Aim of the exercise —
Return the lines below in which the string "none" occurs.

Records supplied —

□ □ □ □ □ □ □

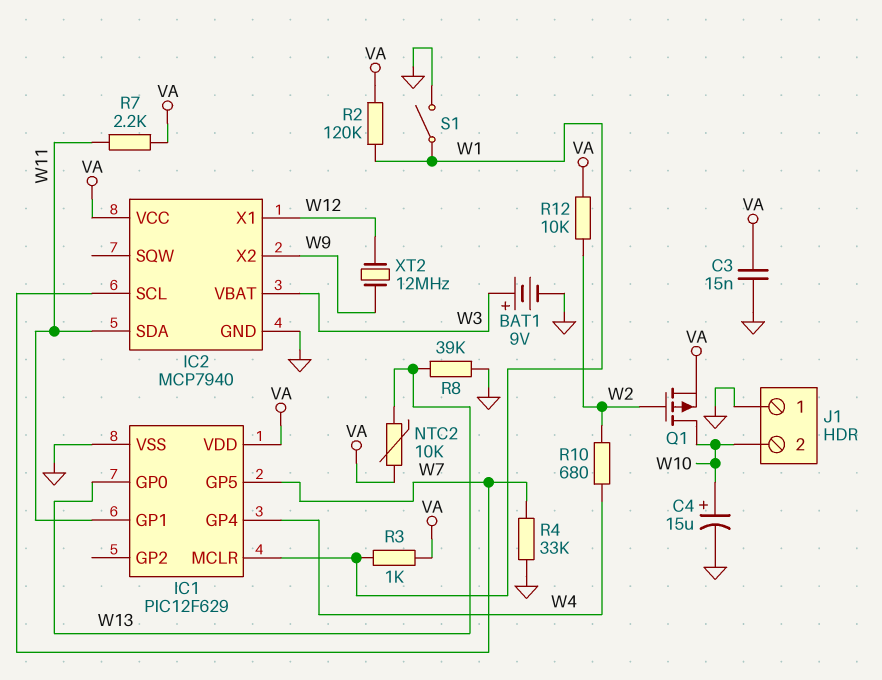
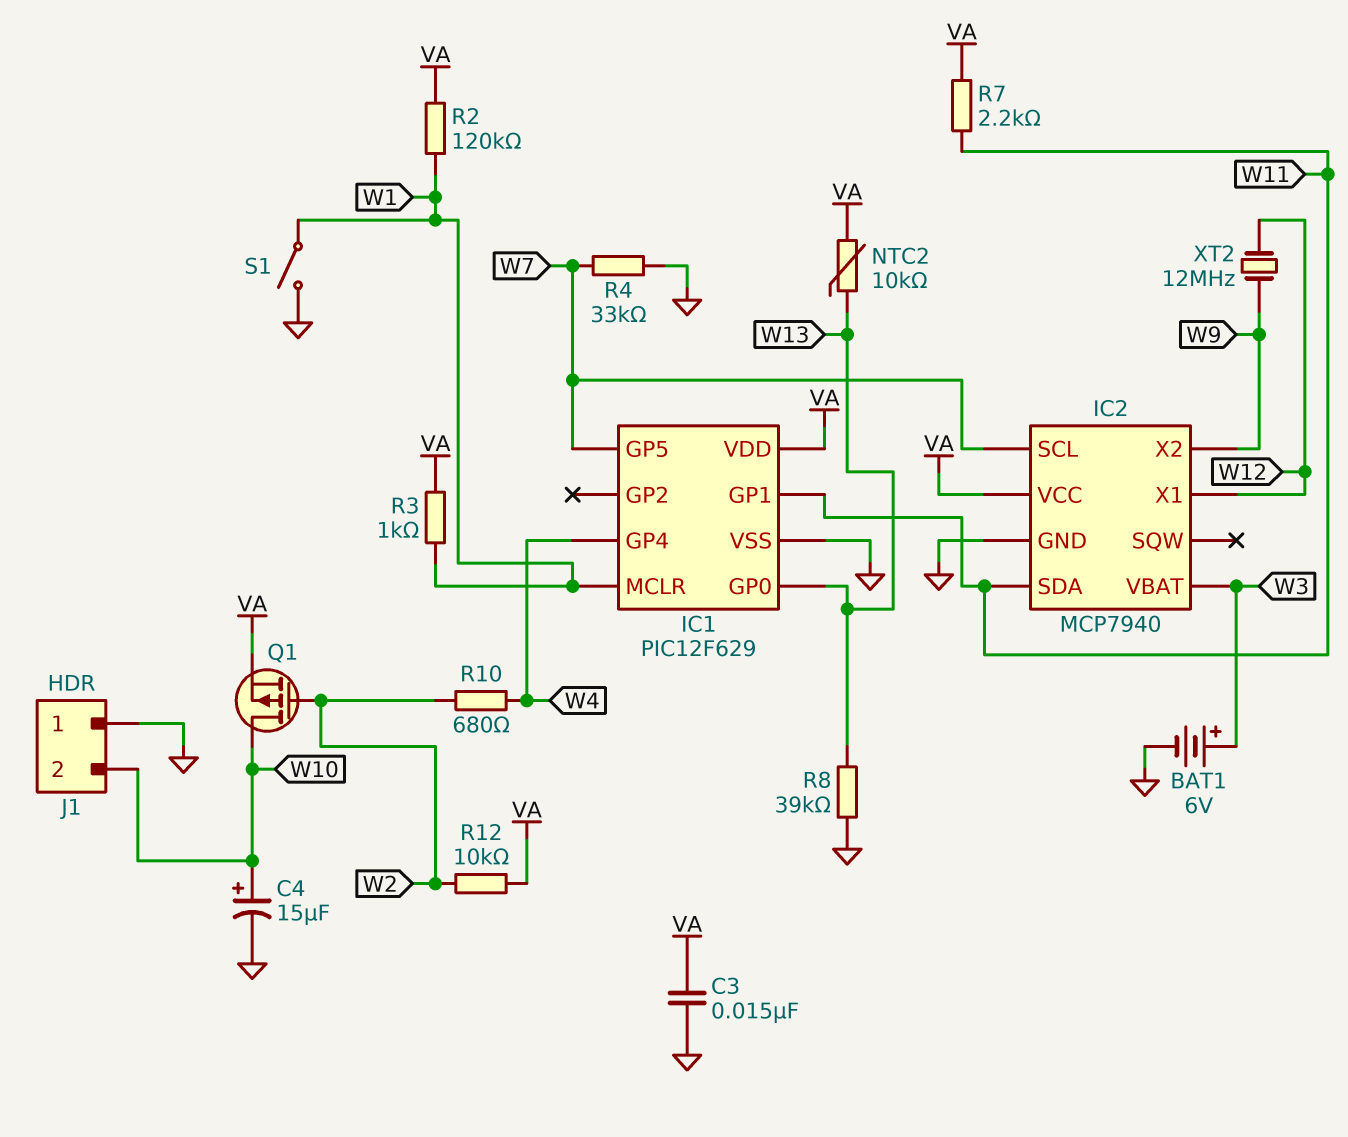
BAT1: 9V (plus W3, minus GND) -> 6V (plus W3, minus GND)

□ □ □ □ □ □ □

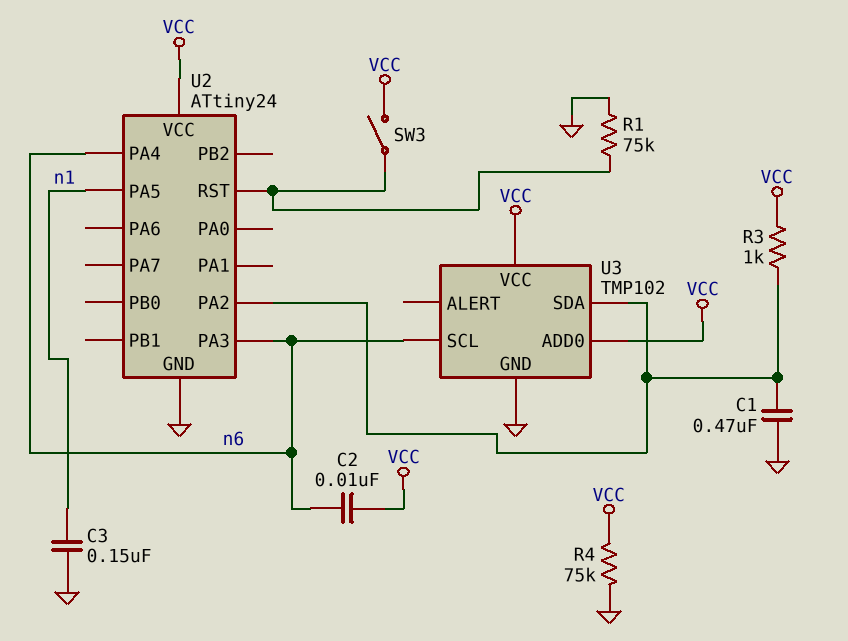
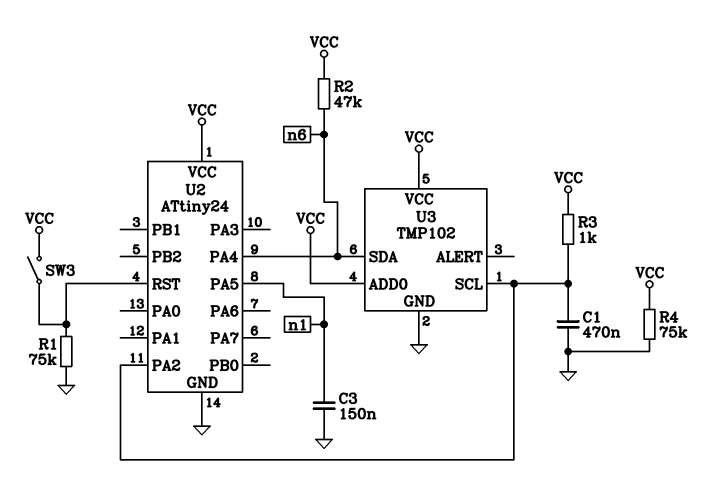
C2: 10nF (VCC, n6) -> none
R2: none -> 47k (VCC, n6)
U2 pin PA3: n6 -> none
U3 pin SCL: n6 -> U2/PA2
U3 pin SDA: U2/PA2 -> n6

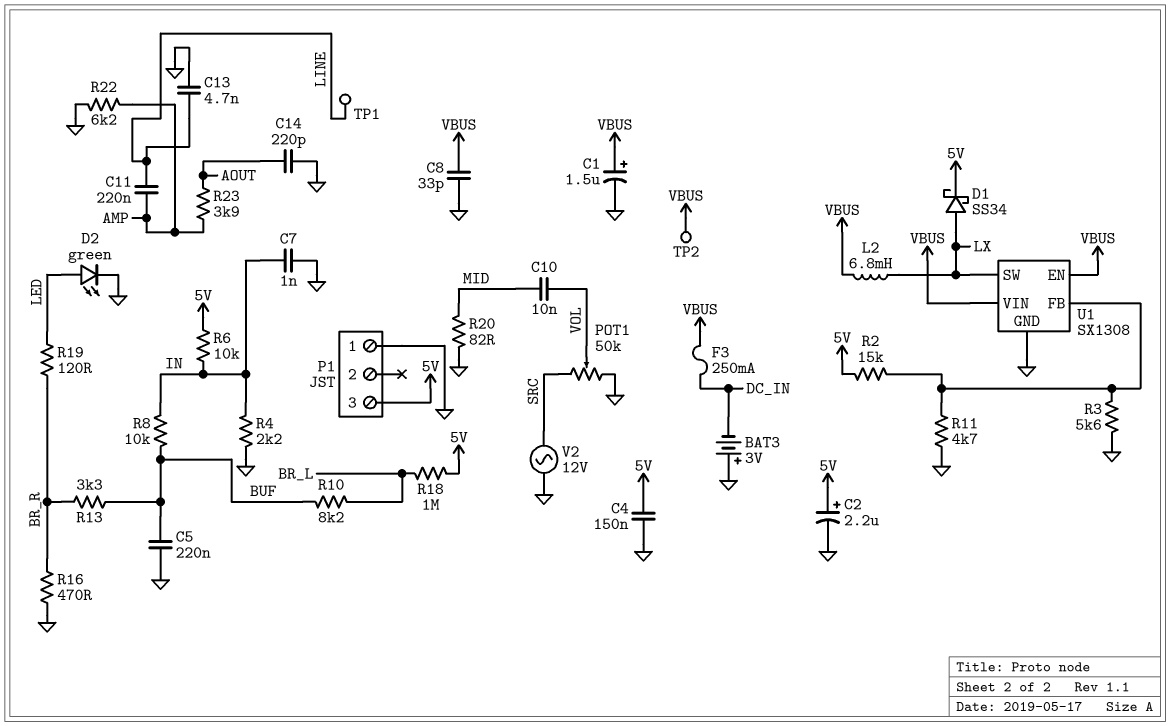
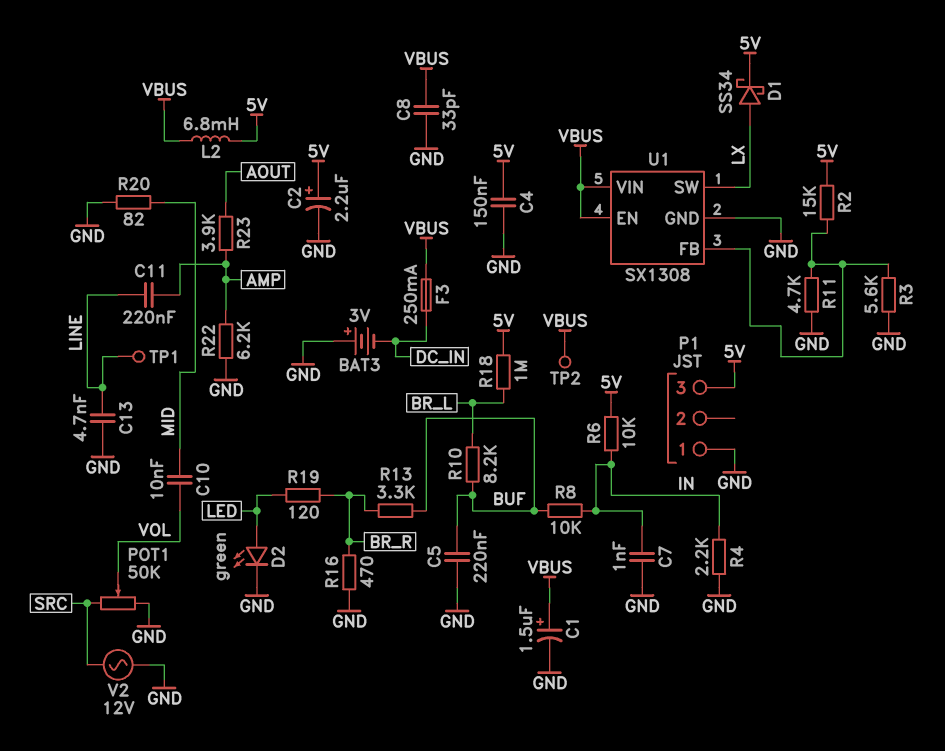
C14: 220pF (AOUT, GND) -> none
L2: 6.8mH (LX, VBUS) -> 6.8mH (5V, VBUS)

□ □ □ □ □ □ □

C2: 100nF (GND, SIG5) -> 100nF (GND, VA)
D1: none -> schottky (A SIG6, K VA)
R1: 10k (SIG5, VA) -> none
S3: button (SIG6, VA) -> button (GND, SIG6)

□ □ □ □ □ □ □

Solution to the problem —
C2: 10nF (VCC, n6) -> none
R2: none -> 47k (VCC, n6)
U2 pin PA3: n6 -> none
C14: 220pF (AOUT, GND) -> none
D1: none -> schottky (A SIG6, K VA)
R1: 10k (SIG5, VA) -> none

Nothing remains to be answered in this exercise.